:: What the task requires ::
Lines in the listing below that contain the string "turned" are to be found and copied.

:: Records for the exercise ::
--- --- ---
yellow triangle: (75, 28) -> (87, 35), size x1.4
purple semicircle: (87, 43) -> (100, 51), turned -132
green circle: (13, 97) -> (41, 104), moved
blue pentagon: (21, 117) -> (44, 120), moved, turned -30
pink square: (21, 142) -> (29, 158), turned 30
--- --- ---
:: Exercise answer ::
purple semicircle: (87, 43) -> (100, 51), turned -132
blue pentagon: (21, 117) -> (44, 120), moved, turned -30
pink square: (21, 142) -> (29, 158), turned 30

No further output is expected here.